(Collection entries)
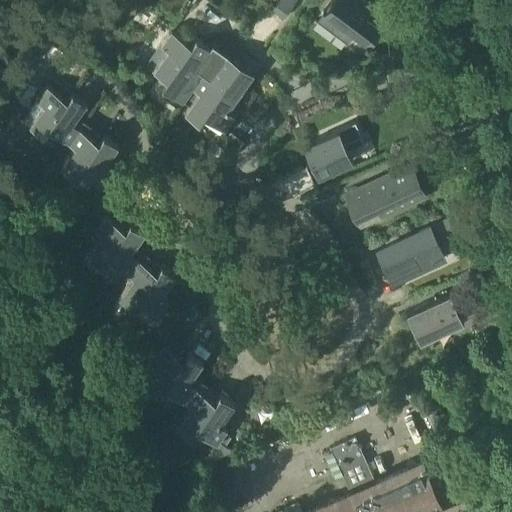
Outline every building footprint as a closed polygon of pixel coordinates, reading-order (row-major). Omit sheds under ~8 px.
[(284,17),(296,0),(277,0),(272,9),(284,17)] [(368,0),(331,0),(323,11),(368,44),(382,24),(369,14),(375,5),(368,0)] [(152,56),(147,62),(168,77),(158,91),(179,106),(184,99),(190,103),(185,110),(200,120),(204,113),(225,128),(235,113),(228,108),(248,80),(245,78),(252,69),(213,41),(210,45),(196,35),(192,42),(172,28),(152,56)] [(36,100),(22,119),(30,124),(44,134),(49,127),(68,141),(78,127),(72,122),(86,103),(71,92),(66,99),(46,85),(36,100)] [(454,128),(448,116),(427,125),(433,138),(454,128)] [(313,150),(308,153),(318,175),(353,159),(345,142),(356,137),(350,123),(309,142),(313,150)] [(75,146),(61,166),(76,176),(81,169),(101,183),(111,168),(104,163),(118,143),(103,132),(97,140),(78,127),(68,141),(75,146)] [(243,141),(230,132),(226,139),(238,148),(243,141)] [(454,152),(460,149),(453,134),(446,137),(429,145),(436,160),(454,152)] [(405,167),(351,192),(352,193),(362,213),(377,206),(381,212),(381,214),(419,196),(406,169),(405,167)] [(127,270),(138,255),(132,250),(146,231),(131,220),(126,227),(107,213),(96,228),(103,233),(90,252),(105,263),(110,257),(127,270)] [(378,249),(383,260),(392,278),(446,253),(439,237),(457,229),(451,216),(388,245),(378,249)] [(482,255),(506,243),(499,229),(475,240),(482,255)] [(127,270),(135,275),(121,293),(134,303),(139,295),(160,311),(170,297),(164,293),(178,273),(163,262),(157,269),(138,255),(127,270)] [(16,291),(27,317),(43,311),(32,284),(16,291)] [(451,291),(407,311),(420,340),(464,320),(451,291)] [(511,317),(503,299),(490,305),(497,323),(511,317)] [(162,362),(147,381),(162,391),(167,385),(186,399),(197,385),(191,380),(205,361),(190,349),(184,356),(166,343),(155,357),(162,362)] [(87,391),(80,382),(67,391),(74,401),(87,391)] [(193,404),(179,423),(194,434),(198,428),(216,441),(205,455),(211,459),(233,450),(225,444),(230,436),(224,432),(228,427),(221,422),(236,403),(220,392),(215,398),(197,385),(186,399),(193,404)] [(352,492),(307,511),(435,511),(442,509),(435,492),(441,489),(435,475),(430,478),(422,461),(375,482),(355,436),(331,446),(352,492)] [(107,449),(101,437),(91,442),(96,454),(107,449)] [(116,475),(103,481),(111,499),(124,494),(116,475)] [(496,501),(490,504),(493,511),(499,508),(496,501)]
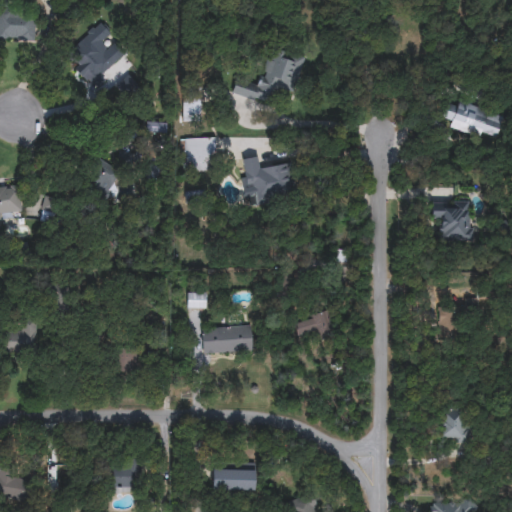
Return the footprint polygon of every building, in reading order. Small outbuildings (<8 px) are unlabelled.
[(0,40),(0,15),(33,15),(33,41),(0,40)] [(98,72),(72,72),(72,41),(98,41),(98,72)] [(231,94),(235,79),(259,86),(270,49),(303,59),(293,93),(276,87),(270,106),(231,94)] [(457,103),(503,117),(495,142),(449,128),(451,121),(442,119),(447,103),(456,106),(457,103)] [(180,171),(180,139),(214,139),(214,171),(180,171)] [(287,164),(293,193),(247,202),(239,161),(257,157),(259,169),(287,164)] [(76,187),(96,158),(120,174),(100,203),(76,187)] [(20,212),(1,213),(1,221),(0,221),(0,188),(19,187),(20,212)] [(59,201),(54,224),(40,221),(45,198),(59,201)] [(429,203),(470,203),(470,242),(438,241),(439,221),(429,221),(429,203)] [(205,294),(205,309),(186,309),(186,294),(205,294)] [(474,300),(474,319),(464,319),(464,300),(474,300)] [(436,308),(456,308),(456,339),(436,339),(436,308)] [(326,315),(328,337),(295,340),(293,318),(326,315)] [(4,331),(20,331),(20,326),(36,326),(36,353),(4,353),(4,331)] [(201,353),(201,329),(251,328),(252,352),(201,353)] [(133,351),(133,375),(114,375),(114,351),(133,351)] [(465,410),(465,440),(438,440),(438,410),(465,410)] [(211,466),(253,466),(253,490),(211,490),(211,466)] [(105,468),(138,468),(138,486),(105,486),(105,468)] [(0,498),(0,471),(32,476),(28,502),(0,498)] [(313,511),(290,511),(288,502),(309,497),(313,511)]
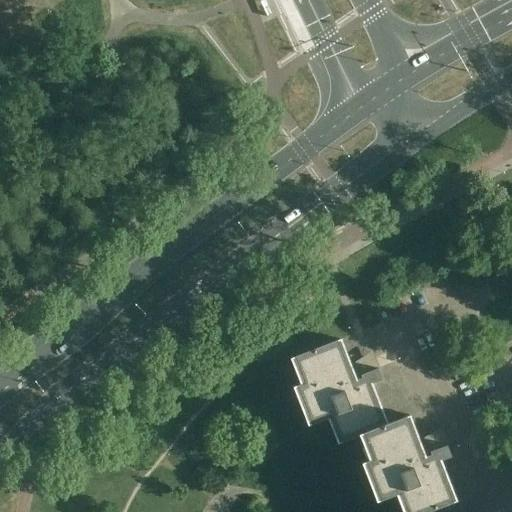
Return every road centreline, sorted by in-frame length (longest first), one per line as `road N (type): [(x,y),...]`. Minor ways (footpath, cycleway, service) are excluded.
road 1 (secondary): [(0,454),(410,139)]
road 2 (secondary): [(361,111),(0,380)]
road 3 (residential): [(483,482),(461,436),(398,383),(375,334)]
road 4 (secondary): [(304,0),(361,111)]
road 5 (secondary): [(511,18),(407,79)]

#### [Your task]
Copy out the rows above word for word, from the line containing "Return every road" through the end of the rows, with both of those ends included.

#### [Written response]
Return every road centreline, sorted by in-frame length (longest first), one per line as `road N (type): [(x,y),...]`. Minor ways (footpath, cycleway, service) are excluded.
road 1 (secondary): [(0,454),(410,139)]
road 2 (secondary): [(361,111),(0,380)]
road 3 (residential): [(483,482),(461,436),(398,383),(375,334)]
road 4 (secondary): [(304,0),(361,111)]
road 5 (secondary): [(511,18),(407,79)]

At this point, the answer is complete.